Select all lines holding the word "plate" from the entries that follow.

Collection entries
****
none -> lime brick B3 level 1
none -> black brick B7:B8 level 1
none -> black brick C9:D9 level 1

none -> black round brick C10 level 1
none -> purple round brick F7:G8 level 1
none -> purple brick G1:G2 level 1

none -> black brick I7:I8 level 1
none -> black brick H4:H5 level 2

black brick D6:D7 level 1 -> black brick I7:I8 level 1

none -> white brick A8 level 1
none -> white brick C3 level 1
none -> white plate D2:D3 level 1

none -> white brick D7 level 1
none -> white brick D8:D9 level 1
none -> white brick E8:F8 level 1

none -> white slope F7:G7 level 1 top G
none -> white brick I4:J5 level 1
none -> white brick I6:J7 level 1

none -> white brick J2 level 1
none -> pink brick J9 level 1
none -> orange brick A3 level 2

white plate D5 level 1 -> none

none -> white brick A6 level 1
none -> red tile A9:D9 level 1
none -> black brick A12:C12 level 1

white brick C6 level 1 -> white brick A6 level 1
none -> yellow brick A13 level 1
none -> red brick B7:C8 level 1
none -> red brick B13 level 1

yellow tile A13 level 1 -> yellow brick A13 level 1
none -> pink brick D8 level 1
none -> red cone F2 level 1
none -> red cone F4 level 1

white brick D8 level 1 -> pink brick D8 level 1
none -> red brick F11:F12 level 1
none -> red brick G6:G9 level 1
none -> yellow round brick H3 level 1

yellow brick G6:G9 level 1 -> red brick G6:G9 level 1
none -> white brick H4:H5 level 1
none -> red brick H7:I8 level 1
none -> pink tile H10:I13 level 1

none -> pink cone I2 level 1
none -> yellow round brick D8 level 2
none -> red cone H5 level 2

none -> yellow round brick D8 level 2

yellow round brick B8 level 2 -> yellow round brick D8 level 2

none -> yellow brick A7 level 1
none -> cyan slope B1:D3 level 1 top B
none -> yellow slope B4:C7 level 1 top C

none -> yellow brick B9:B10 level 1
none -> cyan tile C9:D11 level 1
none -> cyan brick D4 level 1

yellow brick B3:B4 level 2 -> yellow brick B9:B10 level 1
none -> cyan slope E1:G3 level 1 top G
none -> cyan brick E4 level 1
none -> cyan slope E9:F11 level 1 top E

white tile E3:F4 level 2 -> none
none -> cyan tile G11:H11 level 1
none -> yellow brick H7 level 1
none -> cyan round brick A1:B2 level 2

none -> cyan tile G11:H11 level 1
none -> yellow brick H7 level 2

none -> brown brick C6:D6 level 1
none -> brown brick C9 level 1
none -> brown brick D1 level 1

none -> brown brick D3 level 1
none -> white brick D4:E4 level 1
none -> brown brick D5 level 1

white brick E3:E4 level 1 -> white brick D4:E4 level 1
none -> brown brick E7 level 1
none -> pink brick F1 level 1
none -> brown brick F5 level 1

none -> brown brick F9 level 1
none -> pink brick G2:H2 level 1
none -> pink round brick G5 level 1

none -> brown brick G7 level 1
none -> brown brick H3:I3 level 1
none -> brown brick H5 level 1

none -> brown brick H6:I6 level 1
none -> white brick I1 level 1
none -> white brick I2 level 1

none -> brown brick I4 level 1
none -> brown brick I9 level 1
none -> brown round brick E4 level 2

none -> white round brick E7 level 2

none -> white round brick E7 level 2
****
§ Output:
none -> white plate D2:D3 level 1
white plate D5 level 1 -> none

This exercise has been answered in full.